**What is expected**
A single count is required: the lines of the data below in which the word "pink" occurs.

*** Input material

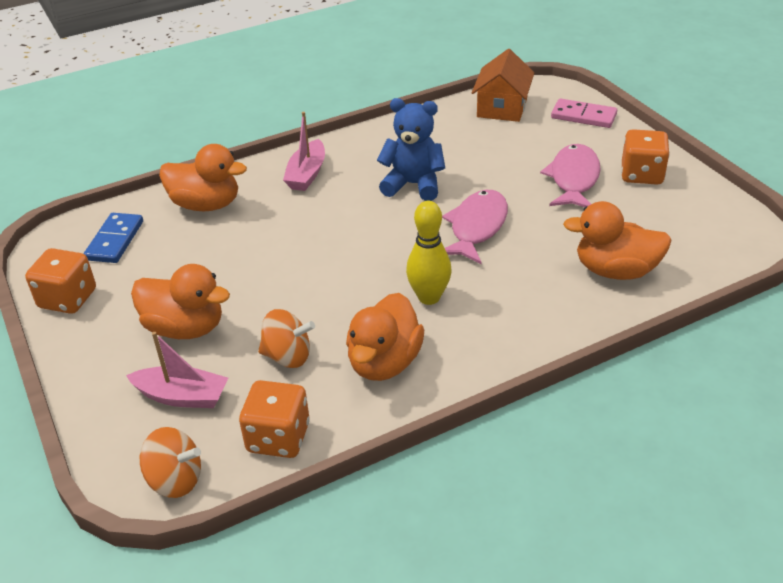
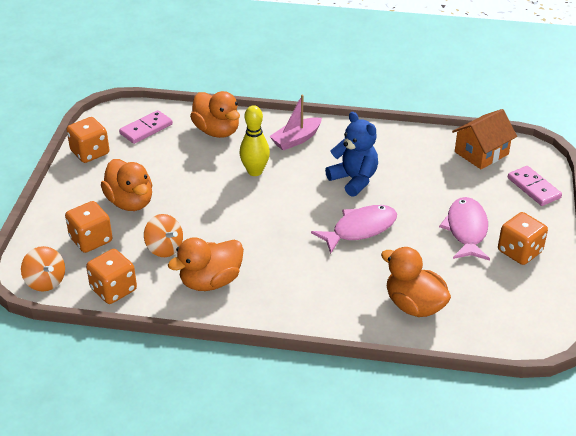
camera: 35 degrees right, 0 degrees up
(115, 240) = (146, 129): blue domino -> pink domino
(182, 396) = (91, 240): pink boat -> orange dice
(429, 297) = (279, 257): yellow bowling pin -> yellow bowling pin (255, 171)
(573, 179) = (466, 230): pink fish -> pink fish turned 45 degrees counterclockwise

******

**Solution to the exercise**
3